• [Given data]

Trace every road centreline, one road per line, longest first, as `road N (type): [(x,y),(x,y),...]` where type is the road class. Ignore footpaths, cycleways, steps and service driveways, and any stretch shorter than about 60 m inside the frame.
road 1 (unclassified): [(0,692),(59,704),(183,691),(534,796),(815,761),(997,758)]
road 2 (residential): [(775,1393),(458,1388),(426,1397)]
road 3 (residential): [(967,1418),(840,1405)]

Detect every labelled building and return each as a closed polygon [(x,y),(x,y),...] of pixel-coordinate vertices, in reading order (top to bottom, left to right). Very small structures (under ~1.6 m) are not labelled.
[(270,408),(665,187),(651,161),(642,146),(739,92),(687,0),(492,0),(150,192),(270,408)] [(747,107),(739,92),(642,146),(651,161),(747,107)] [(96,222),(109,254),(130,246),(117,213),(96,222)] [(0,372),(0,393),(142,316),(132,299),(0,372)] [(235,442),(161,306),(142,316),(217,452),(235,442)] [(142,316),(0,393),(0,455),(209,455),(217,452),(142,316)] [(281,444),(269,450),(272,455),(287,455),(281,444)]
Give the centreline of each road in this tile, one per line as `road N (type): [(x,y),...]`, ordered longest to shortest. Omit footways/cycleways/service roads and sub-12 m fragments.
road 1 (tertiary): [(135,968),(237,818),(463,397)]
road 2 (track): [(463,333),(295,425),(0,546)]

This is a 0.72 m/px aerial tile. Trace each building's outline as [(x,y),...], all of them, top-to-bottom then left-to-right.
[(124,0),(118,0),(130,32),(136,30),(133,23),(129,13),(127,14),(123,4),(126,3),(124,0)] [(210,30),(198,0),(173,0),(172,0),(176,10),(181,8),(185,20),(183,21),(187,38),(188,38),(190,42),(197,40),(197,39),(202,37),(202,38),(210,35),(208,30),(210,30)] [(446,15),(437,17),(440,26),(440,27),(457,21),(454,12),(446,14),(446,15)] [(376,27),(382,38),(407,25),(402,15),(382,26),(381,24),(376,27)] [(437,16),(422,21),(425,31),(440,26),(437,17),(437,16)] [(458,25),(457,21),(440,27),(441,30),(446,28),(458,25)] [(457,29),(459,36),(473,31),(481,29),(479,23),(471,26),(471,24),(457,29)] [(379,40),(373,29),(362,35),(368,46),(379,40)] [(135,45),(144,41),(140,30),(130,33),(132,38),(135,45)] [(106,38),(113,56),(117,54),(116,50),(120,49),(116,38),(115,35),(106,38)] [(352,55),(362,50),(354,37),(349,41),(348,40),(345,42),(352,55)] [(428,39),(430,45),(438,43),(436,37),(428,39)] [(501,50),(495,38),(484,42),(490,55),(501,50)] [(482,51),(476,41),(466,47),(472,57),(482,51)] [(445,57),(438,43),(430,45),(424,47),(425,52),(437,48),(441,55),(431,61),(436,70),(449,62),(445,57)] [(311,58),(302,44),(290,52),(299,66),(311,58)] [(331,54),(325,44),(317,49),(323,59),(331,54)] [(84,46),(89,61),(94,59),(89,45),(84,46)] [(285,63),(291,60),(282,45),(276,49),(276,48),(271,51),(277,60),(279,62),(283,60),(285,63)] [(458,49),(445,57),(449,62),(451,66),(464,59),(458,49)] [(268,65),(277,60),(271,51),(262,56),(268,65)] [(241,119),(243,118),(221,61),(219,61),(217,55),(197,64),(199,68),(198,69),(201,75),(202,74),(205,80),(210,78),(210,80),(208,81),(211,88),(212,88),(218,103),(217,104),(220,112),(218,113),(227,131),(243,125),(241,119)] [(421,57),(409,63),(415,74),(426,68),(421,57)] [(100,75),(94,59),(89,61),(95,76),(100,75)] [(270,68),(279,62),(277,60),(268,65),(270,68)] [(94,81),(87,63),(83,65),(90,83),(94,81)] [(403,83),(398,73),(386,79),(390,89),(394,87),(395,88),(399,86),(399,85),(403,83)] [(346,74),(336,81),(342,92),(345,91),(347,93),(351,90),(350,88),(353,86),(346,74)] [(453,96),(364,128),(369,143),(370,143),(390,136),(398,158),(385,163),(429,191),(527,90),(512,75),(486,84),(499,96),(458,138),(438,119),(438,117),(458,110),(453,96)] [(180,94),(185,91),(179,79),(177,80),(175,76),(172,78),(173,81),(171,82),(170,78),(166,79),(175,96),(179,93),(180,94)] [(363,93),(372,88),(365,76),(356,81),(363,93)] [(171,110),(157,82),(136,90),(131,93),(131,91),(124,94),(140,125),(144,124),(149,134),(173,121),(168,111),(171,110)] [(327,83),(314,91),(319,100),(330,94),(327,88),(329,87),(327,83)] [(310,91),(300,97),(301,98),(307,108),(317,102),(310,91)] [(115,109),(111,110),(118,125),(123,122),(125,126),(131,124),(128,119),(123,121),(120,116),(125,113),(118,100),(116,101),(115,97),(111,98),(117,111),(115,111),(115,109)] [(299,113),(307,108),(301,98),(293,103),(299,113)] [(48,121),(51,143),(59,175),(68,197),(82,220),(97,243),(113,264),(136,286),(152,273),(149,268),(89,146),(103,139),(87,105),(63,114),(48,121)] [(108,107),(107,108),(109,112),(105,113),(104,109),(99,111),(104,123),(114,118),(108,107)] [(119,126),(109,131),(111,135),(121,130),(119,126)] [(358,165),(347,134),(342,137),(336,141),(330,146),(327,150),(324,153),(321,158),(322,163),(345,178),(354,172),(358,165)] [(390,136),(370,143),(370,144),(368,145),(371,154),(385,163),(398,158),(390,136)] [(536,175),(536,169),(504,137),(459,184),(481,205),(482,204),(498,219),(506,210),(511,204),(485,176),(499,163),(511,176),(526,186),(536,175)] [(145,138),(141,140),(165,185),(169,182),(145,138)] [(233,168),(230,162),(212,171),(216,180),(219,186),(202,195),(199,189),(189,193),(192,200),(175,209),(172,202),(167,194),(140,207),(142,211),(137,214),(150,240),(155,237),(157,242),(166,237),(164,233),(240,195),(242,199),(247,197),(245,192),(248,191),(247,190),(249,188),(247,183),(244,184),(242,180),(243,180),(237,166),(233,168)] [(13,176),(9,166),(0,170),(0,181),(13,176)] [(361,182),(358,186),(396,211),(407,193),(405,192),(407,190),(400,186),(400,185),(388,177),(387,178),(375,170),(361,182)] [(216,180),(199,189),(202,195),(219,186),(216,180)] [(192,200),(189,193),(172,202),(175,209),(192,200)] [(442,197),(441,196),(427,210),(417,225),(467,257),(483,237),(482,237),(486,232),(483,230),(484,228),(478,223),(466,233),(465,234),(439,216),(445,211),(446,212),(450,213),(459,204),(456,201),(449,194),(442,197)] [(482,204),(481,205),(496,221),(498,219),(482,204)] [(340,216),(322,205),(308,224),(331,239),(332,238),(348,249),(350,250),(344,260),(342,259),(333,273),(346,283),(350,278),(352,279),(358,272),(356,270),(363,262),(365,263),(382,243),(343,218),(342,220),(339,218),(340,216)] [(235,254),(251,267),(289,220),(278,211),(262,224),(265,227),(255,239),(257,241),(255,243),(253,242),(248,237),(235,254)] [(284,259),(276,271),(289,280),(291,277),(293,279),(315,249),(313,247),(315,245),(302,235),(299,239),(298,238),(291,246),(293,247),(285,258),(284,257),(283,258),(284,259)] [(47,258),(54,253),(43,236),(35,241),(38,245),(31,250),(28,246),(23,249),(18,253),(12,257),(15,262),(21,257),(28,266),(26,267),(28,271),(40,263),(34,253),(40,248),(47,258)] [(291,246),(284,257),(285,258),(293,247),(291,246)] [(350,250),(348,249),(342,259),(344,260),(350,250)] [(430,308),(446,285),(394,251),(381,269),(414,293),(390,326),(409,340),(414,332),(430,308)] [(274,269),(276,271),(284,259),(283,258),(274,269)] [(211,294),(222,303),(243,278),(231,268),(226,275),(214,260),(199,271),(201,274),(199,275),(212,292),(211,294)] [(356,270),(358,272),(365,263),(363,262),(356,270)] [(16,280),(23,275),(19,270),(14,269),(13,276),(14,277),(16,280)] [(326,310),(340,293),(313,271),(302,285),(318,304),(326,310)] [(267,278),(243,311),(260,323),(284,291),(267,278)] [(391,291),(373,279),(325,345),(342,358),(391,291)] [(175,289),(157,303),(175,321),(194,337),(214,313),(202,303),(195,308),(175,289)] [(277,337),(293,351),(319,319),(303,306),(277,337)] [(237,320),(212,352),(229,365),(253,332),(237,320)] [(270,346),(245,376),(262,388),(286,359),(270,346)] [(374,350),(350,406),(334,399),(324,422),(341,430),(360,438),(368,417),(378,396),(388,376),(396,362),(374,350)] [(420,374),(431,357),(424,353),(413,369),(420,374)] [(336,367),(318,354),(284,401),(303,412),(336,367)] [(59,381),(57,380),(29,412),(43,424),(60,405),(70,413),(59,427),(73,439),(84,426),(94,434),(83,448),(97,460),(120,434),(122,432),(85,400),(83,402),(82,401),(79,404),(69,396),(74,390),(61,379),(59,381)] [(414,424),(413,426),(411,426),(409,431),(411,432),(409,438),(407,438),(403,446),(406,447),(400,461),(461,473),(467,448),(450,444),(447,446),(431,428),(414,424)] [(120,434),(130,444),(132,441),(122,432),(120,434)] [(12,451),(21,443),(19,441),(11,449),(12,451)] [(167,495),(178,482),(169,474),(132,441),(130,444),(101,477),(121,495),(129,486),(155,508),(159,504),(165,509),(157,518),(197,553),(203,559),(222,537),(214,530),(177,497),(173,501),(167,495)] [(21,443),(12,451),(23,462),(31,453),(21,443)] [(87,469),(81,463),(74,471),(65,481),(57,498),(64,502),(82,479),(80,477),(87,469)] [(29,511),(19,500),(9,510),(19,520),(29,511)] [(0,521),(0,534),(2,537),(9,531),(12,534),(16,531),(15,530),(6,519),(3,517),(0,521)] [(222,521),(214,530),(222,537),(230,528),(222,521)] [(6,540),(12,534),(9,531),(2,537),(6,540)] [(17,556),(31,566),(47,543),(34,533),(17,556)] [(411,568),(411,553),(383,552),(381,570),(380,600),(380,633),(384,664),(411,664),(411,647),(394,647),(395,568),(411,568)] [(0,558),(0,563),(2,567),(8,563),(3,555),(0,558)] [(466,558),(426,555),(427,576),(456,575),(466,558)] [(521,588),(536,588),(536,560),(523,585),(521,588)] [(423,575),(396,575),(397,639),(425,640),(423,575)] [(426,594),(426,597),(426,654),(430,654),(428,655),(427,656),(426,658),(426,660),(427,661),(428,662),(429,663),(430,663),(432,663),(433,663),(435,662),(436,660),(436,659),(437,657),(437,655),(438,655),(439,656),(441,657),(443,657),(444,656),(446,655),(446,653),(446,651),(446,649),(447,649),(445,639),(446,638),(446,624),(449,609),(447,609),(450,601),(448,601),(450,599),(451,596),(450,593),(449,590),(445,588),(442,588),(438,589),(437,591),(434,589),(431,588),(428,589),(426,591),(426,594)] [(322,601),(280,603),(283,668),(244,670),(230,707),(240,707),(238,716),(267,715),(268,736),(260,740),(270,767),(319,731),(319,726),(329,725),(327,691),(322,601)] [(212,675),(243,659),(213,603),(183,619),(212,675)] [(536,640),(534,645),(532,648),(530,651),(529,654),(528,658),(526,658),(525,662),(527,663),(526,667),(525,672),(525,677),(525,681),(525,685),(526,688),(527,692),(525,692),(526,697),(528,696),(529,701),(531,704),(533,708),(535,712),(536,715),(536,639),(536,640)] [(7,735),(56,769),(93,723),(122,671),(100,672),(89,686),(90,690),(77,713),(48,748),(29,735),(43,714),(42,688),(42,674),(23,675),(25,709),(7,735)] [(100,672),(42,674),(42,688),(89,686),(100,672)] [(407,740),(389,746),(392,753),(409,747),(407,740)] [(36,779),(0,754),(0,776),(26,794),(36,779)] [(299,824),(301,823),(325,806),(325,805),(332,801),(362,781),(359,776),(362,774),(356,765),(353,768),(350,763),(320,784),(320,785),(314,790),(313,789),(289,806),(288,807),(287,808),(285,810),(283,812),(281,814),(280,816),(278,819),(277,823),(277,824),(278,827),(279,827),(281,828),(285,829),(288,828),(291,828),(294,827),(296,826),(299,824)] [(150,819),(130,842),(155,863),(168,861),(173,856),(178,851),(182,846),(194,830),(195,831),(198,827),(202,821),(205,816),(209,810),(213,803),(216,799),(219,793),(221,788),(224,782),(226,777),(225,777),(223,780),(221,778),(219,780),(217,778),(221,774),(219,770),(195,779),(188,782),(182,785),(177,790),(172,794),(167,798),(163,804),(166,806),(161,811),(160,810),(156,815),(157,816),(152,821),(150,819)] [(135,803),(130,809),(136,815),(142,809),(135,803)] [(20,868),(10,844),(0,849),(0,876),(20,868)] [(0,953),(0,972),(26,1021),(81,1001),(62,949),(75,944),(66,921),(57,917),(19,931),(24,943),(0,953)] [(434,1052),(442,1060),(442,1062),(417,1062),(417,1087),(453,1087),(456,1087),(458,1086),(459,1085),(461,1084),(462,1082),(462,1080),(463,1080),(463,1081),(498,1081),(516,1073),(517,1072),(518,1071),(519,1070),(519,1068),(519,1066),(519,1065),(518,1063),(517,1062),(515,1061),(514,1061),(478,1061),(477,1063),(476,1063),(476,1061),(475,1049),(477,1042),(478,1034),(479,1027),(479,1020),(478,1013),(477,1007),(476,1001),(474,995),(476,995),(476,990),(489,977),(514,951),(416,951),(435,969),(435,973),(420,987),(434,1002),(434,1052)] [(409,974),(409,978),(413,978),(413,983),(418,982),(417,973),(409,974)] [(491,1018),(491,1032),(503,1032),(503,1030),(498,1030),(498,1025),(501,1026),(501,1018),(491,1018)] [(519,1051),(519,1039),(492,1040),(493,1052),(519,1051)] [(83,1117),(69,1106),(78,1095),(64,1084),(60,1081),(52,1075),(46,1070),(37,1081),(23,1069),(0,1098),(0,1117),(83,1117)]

• [Task prompt] Copy each line of the records that contains the word "building".

• [Task answer]
Detect every labelled building and return each as a closed polygon [(x,y),(x,y),...] of pixel-coordinate vertices, in reading order (top to bottom, left to right). Very small structures (under ~1.6 m) are not labelled.
This is a 0.72 m/px aerial tile. Trace each building's outline as [(x,y),...], all of them, top-to-bottom then left-to-right.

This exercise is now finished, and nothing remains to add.